> [YOUR INSTRUCTIONS] Return all of the data verbatim, dropping any picture.

***** INFORMATION SHOWN *****

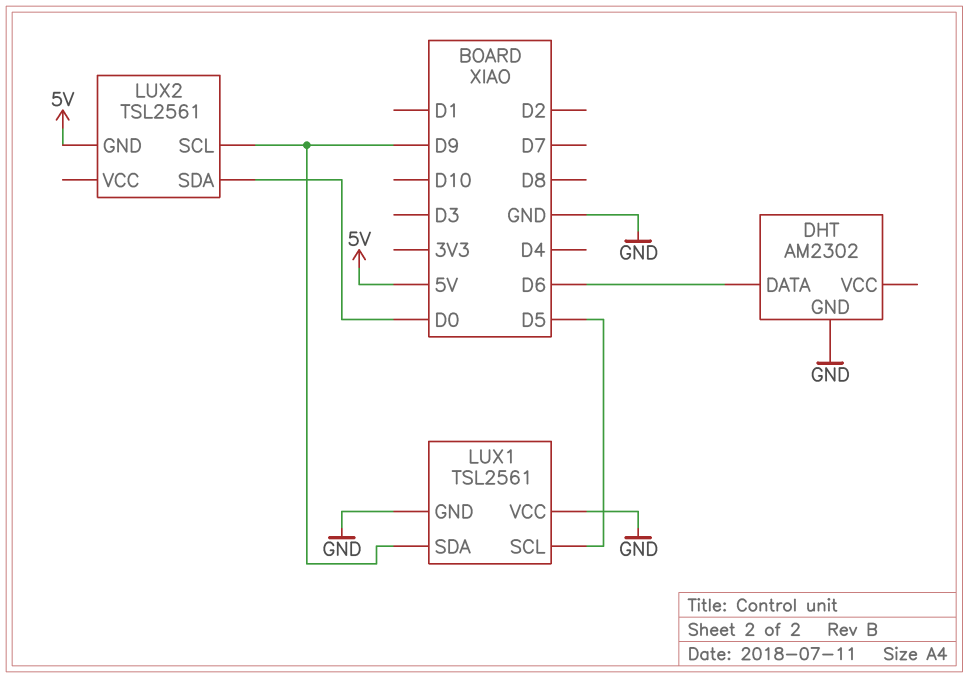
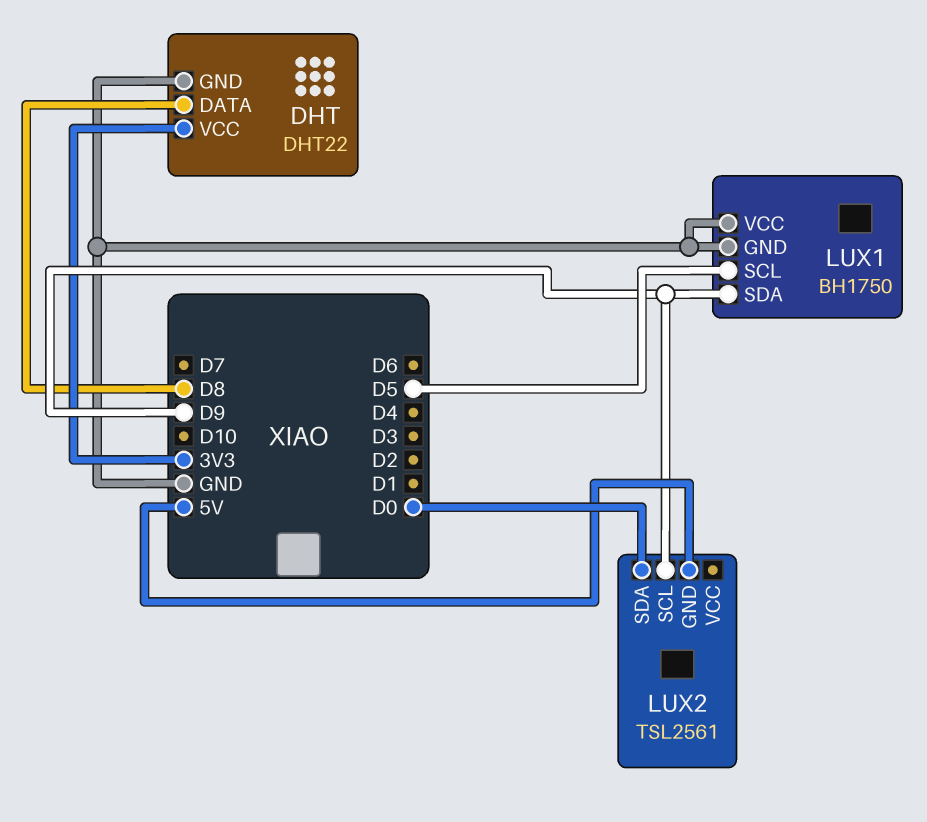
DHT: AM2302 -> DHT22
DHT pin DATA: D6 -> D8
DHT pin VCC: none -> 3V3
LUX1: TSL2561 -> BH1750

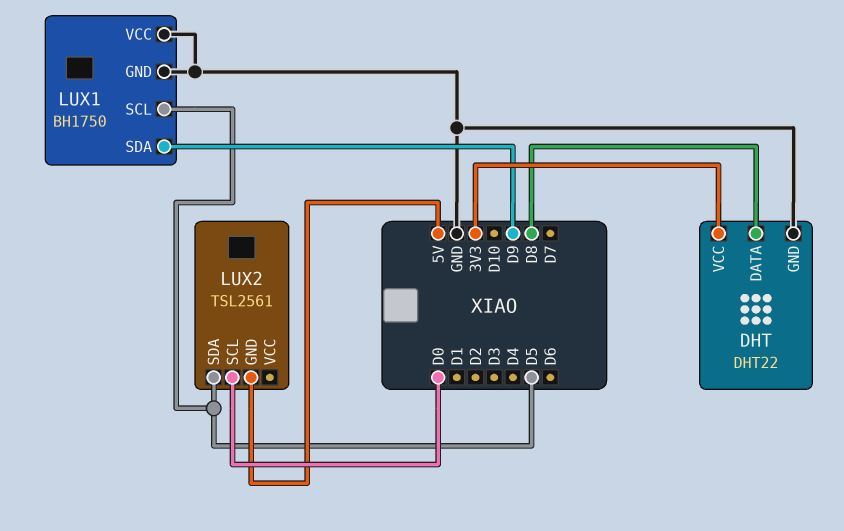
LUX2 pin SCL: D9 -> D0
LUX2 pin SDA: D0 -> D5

*****

> [TASK RESPONSE]
DHT: AM2302 -> DHT22
DHT pin DATA: D6 -> D8
DHT pin VCC: none -> 3V3
LUX1: TSL2561 -> BH1750

LUX2 pin SCL: D9 -> D0
LUX2 pin SDA: D0 -> D5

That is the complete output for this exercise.